Everything in the records except the pictures needs to be printed again exactly.
+ + +
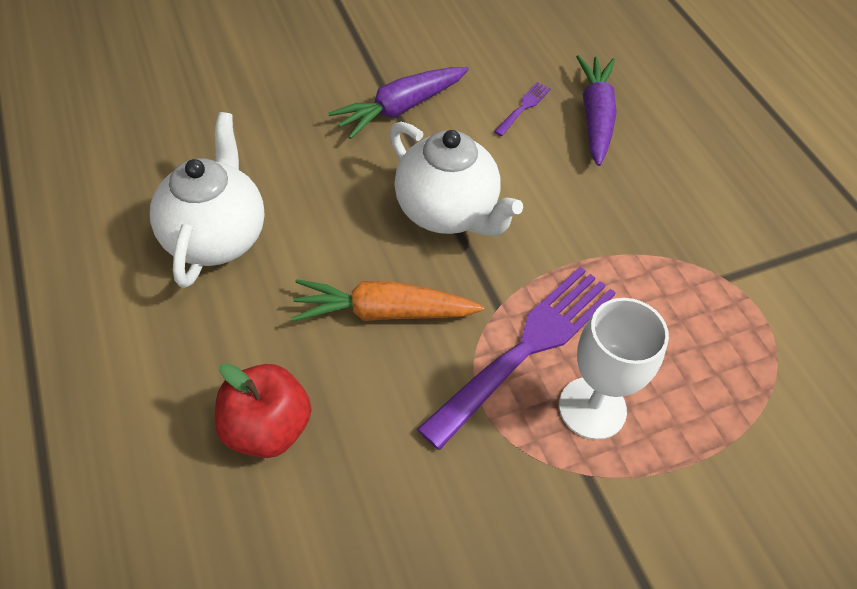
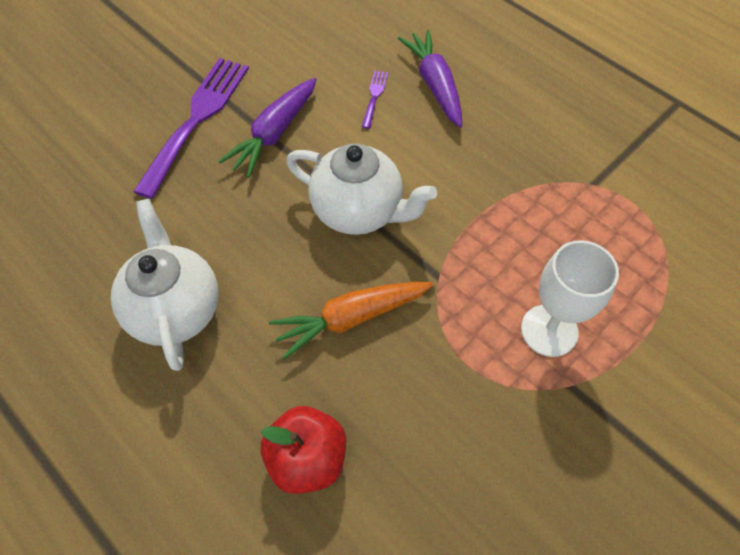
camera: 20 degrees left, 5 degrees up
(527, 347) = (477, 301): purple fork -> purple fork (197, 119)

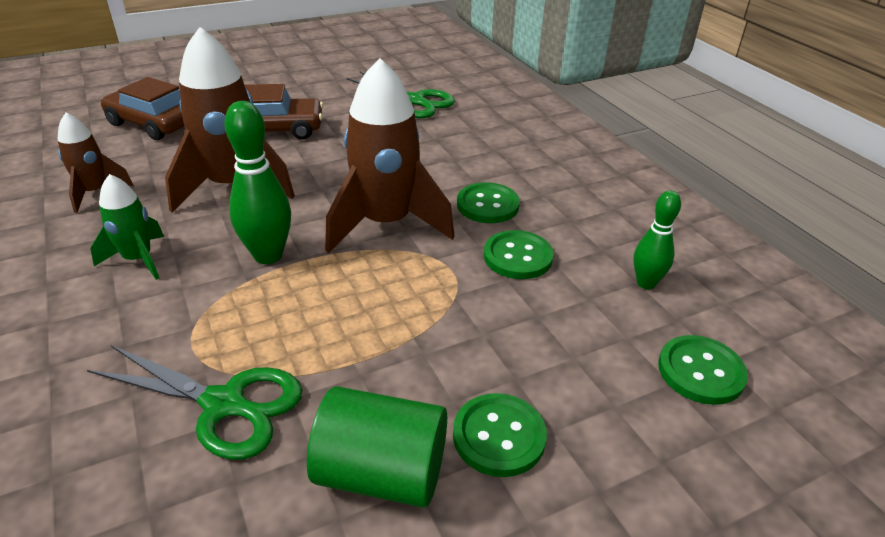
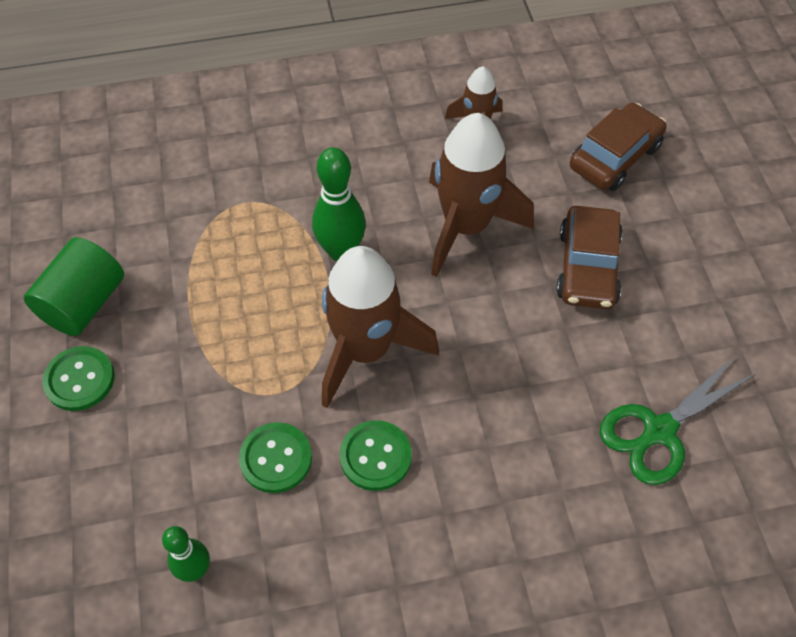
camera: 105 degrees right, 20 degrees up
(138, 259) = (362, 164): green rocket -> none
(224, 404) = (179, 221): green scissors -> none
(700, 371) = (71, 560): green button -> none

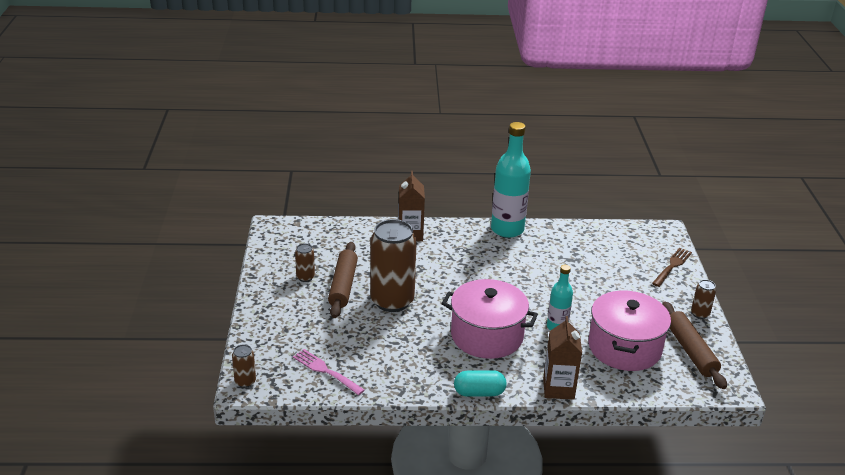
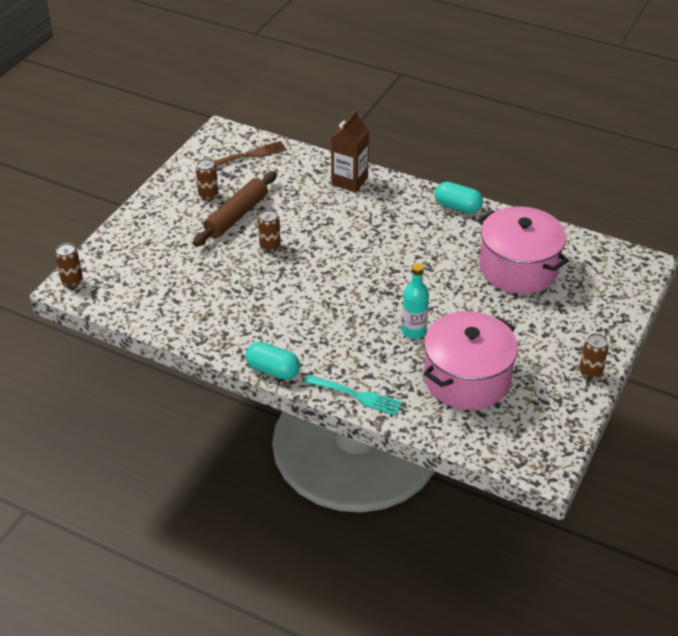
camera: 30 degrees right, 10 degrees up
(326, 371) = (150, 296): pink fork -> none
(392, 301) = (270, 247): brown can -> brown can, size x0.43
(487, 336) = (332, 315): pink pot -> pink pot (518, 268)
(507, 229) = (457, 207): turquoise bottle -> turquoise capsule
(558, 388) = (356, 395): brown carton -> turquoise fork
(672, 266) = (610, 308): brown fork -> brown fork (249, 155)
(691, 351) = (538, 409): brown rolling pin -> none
+ + +
**Solution**:
camera: 20 degrees left, 5 degrees up
(527, 347) = (477, 301): purple fork -> purple fork (197, 119)

camera: 105 degrees right, 20 degrees up
(138, 259) = (362, 164): green rocket -> none
(224, 404) = (179, 221): green scissors -> none
(700, 371) = (71, 560): green button -> none

camera: 30 degrees right, 10 degrees up
(326, 371) = (150, 296): pink fork -> none
(392, 301) = (270, 247): brown can -> brown can, size x0.43
(487, 336) = (332, 315): pink pot -> pink pot (518, 268)
(507, 229) = (457, 207): turquoise bottle -> turquoise capsule
(558, 388) = (356, 395): brown carton -> turquoise fork
(672, 266) = (610, 308): brown fork -> brown fork (249, 155)
(691, 351) = (538, 409): brown rolling pin -> none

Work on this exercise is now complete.